Assignment: Can you copy all of the data below word for word, leaving out the pictures?

Records provided:
■ ■ ■
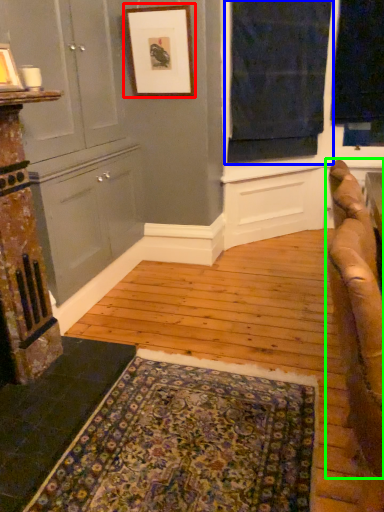
Question: Considering the real-world distances, which object is farthest from picture frame (highlighted by a red box)? window (highlighted by a blue box) or studio couch (highlighted by a green box)?

Choices:
 (A) window
 (B) studio couch

Answer: (B)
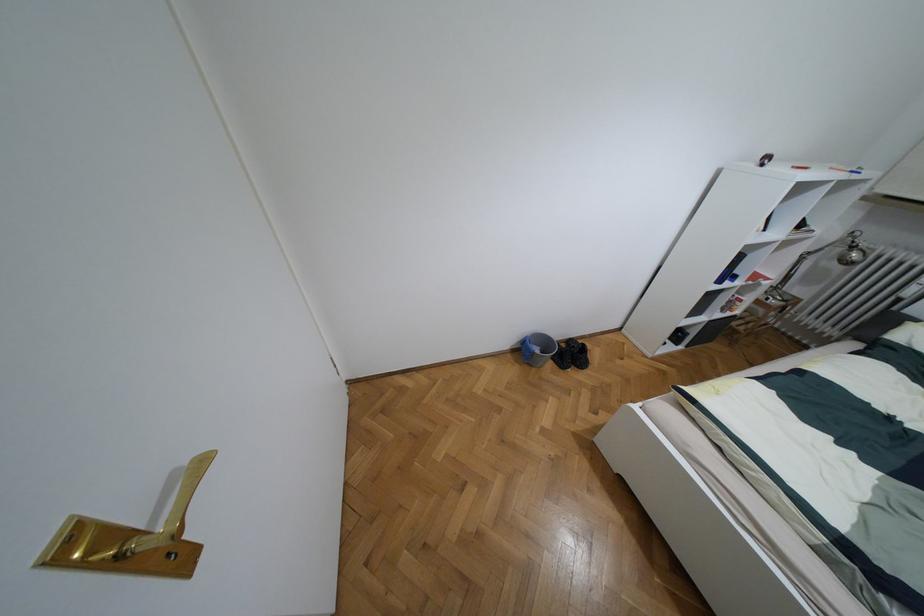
■ ■ ■
Task answer:
Question: Considering the real-world distances, which object is farthest from picture frame (highlighted by a red box)? window (highlighted by a blue box) or studio couch (highlighted by a green box)?

Choices:
 (A) window
 (B) studio couch

Answer: (B)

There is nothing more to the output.